** Data extracts follows **

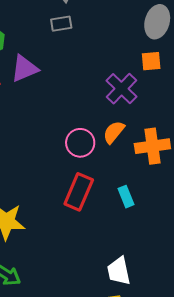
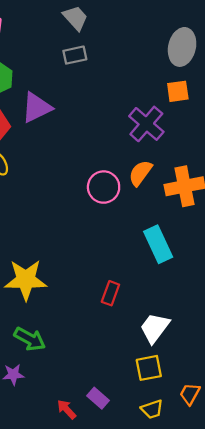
red rectangle: (79, 192) -> (110, 293), moved, size x0.6
cyan rectangle: (126, 197) -> (158, 244), size x1.5
white trapezoid: (119, 271) -> (155, 328), turned 52

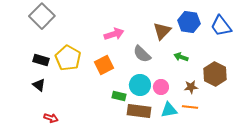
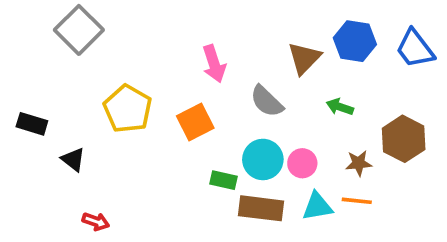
pink arrow: (114, 34) -> (214, 64), turned 90
black rectangle: (41, 60) -> (32, 124), moved

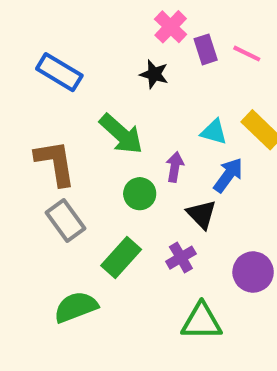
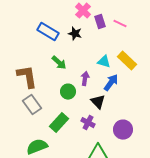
blue rectangle: (59, 72) -> (48, 32), moved
green arrow: (121, 134) -> (59, 63), size x0.7
purple cross: (181, 258) -> (88, 123), turned -32

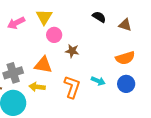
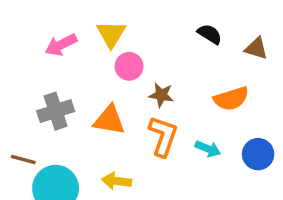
orange semicircle: (125, 58) -> (231, 99), moved
gray cross: (13, 73) -> (56, 111), moved
yellow arrow: (37, 87) -> (116, 181), moved
orange L-shape: (72, 87) -> (163, 136), moved

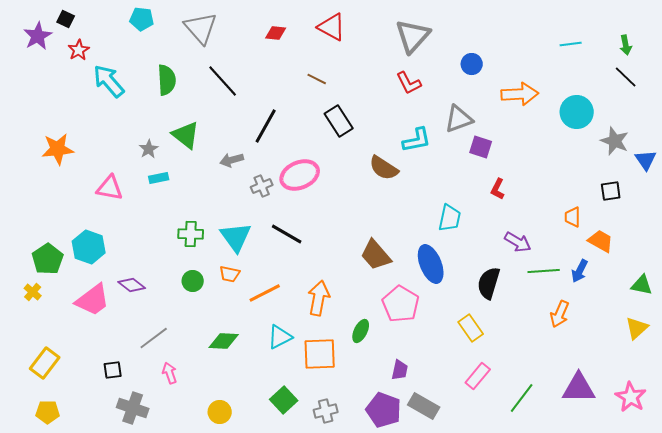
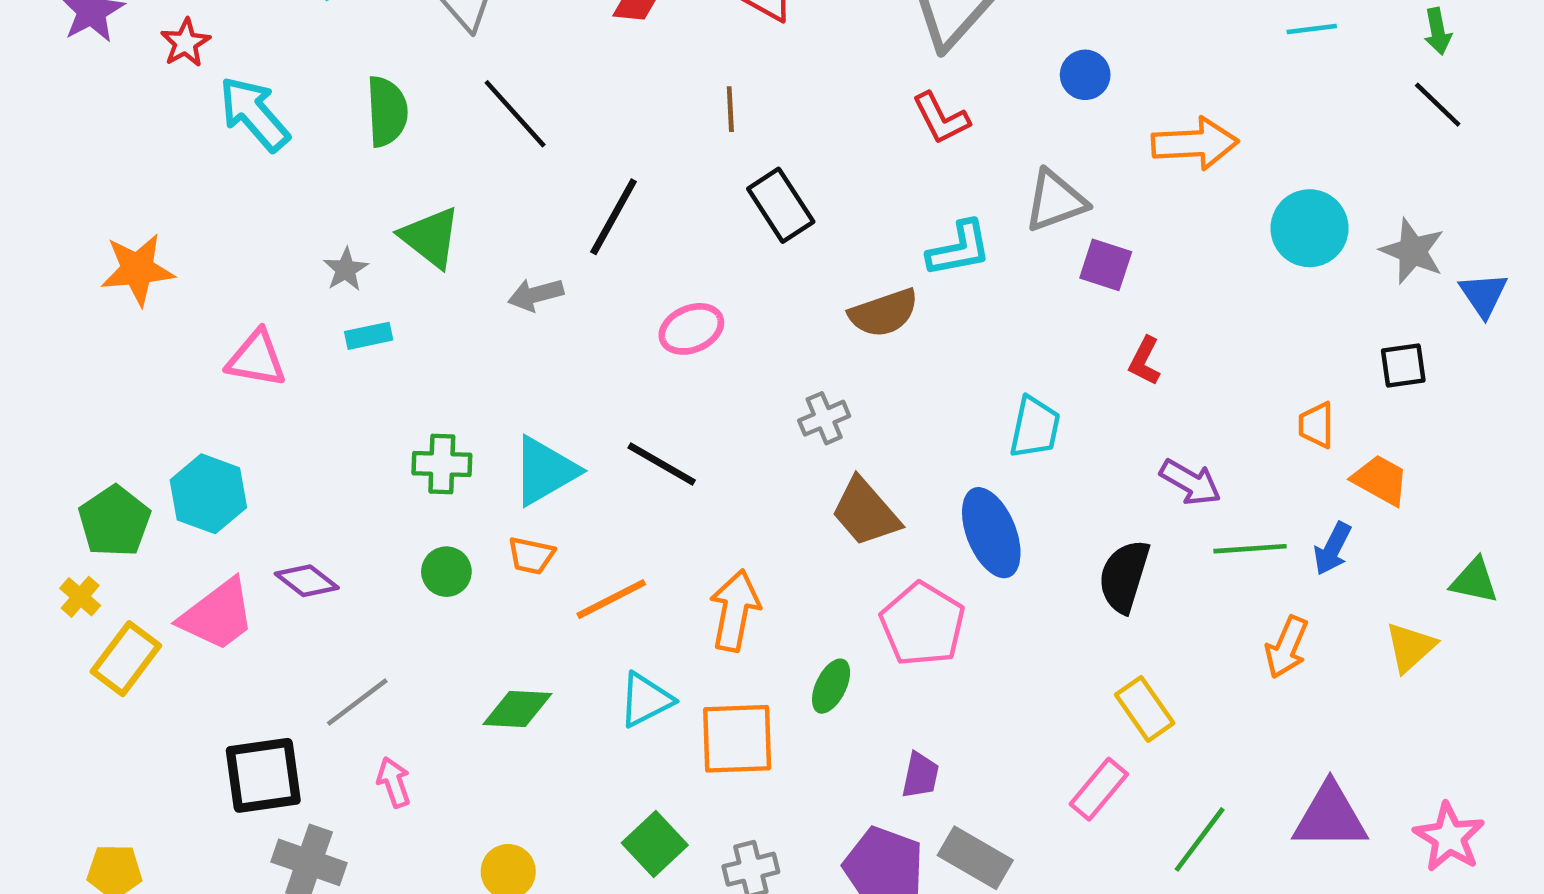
brown line: (317, 79) -> (730, 109), turned 60
cyan circle: (577, 112) -> (1309, 228), moved
brown semicircle: (384, 168) -> (884, 313), turned -52
pink ellipse: (300, 175) -> (691, 329), size x0.7
gray cross: (262, 186) -> (824, 418), moved
cyan triangle: (236, 237) -> (545, 471), turned 36
yellow rectangle: (471, 328) -> (1145, 709), moved
yellow triangle: (637, 328) -> (1410, 647), moved
yellow rectangle: (45, 363) -> (126, 659), moved
black square: (113, 370) -> (263, 775), size x1.8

** End of Data extracts **

What the exercise asks → The output should be exactly the lines from the one containing "yellow rectangle: (471, 328)" to the final line of the listing above, inclusive.

Output for this exercise →
yellow rectangle: (471, 328) -> (1145, 709), moved
yellow triangle: (637, 328) -> (1410, 647), moved
yellow rectangle: (45, 363) -> (126, 659), moved
black square: (113, 370) -> (263, 775), size x1.8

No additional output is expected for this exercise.